Before-and-after object listings:
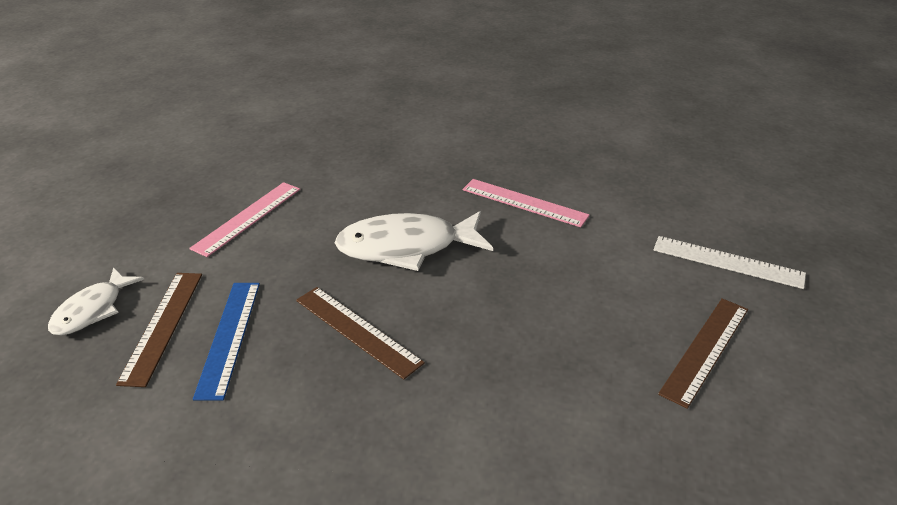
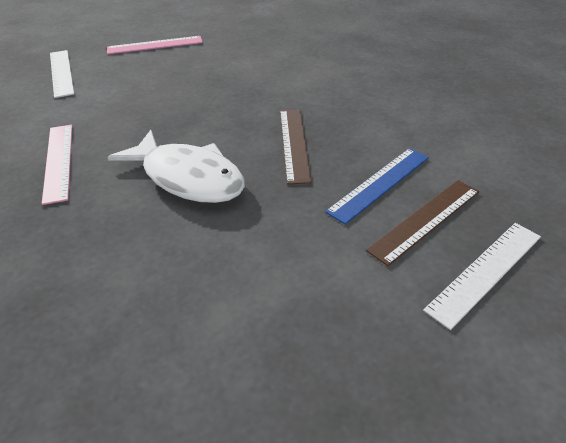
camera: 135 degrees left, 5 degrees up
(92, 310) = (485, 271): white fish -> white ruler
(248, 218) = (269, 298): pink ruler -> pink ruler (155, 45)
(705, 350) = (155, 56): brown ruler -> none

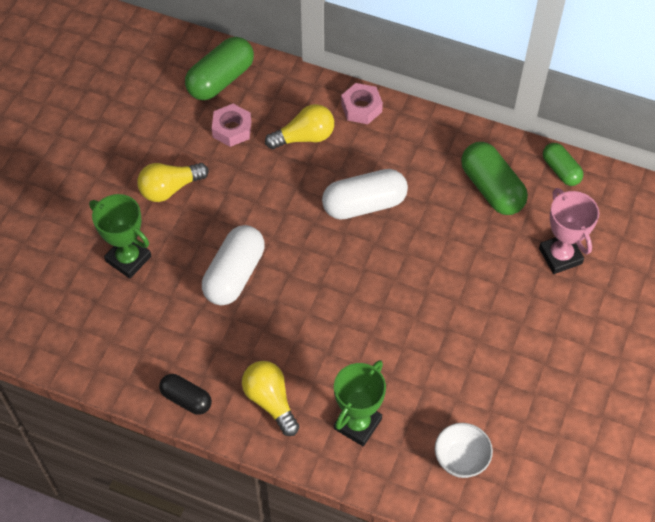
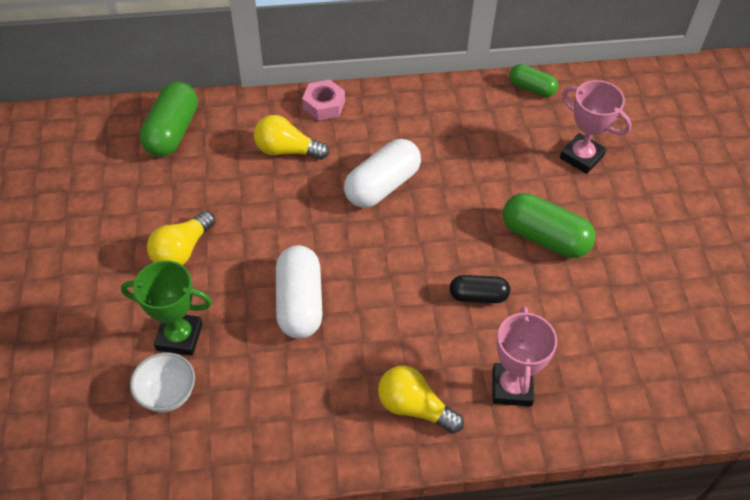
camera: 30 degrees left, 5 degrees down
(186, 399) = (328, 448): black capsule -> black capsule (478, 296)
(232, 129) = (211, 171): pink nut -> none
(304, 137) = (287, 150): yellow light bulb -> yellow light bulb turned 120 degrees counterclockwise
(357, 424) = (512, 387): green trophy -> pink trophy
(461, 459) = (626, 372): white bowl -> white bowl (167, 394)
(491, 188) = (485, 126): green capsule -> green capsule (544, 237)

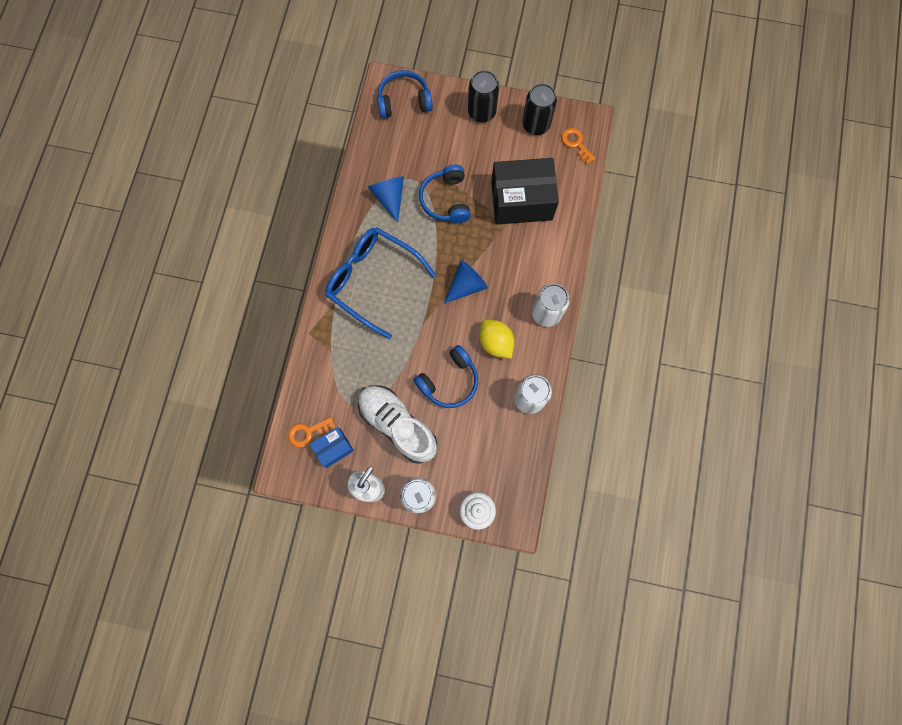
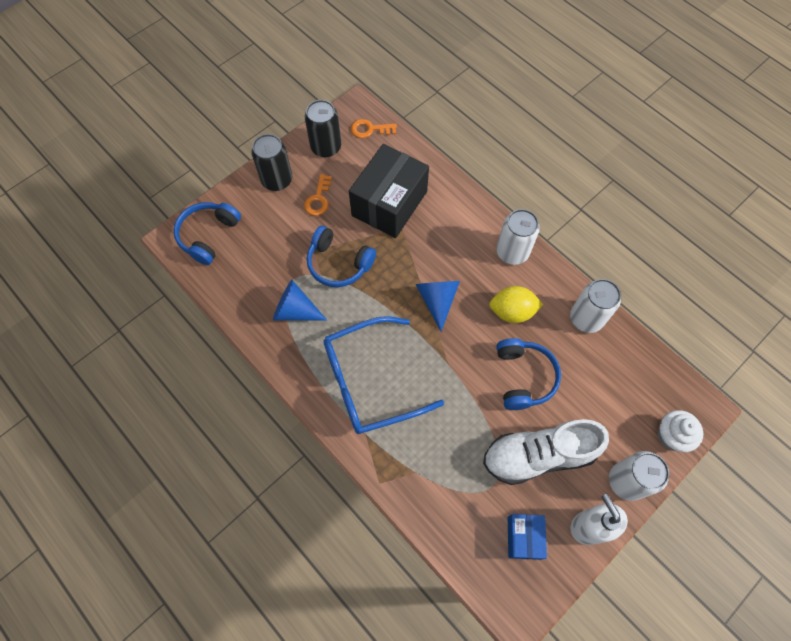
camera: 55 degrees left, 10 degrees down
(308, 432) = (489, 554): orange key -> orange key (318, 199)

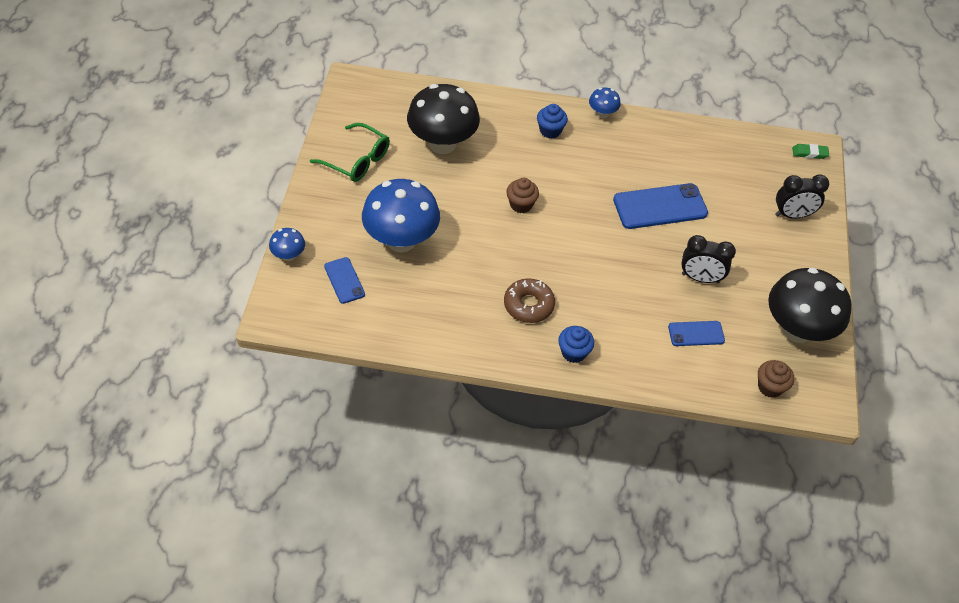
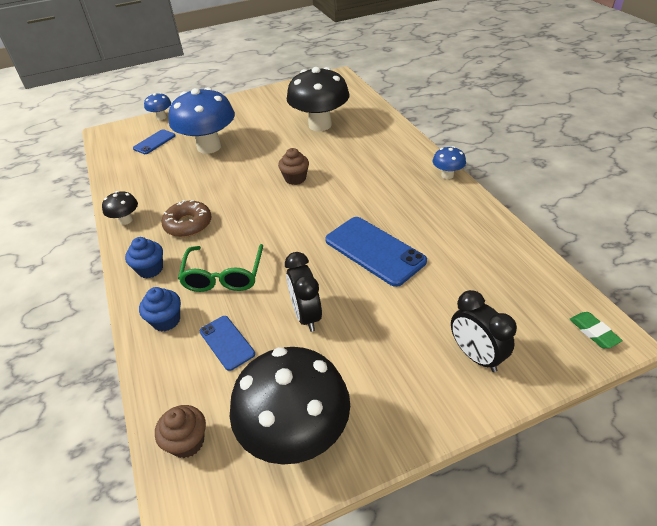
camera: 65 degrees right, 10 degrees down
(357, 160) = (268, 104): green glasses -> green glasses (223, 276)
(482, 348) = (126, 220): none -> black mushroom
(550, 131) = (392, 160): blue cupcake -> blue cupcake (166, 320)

EXERCISE REQUIREMENTS:
The lines to restate word for word run from the line that contains "(304, 137) = (287, 150): yellow" through the end of the entries above, both ends included. Leave out all pictures and write nothing else.

ANSWER TO THIS PROBLEM:
(304, 137) = (287, 150): yellow light bulb -> yellow light bulb turned 120 degrees counterclockwise
(357, 424) = (512, 387): green trophy -> pink trophy
(461, 459) = (626, 372): white bowl -> white bowl (167, 394)
(491, 188) = (485, 126): green capsule -> green capsule (544, 237)

camera: 55 degrees left, 10 degrees down
(308, 432) = (489, 554): orange key -> orange key (318, 199)

camera: 65 degrees right, 10 degrees down
(357, 160) = (268, 104): green glasses -> green glasses (223, 276)
(482, 348) = (126, 220): none -> black mushroom
(550, 131) = (392, 160): blue cupcake -> blue cupcake (166, 320)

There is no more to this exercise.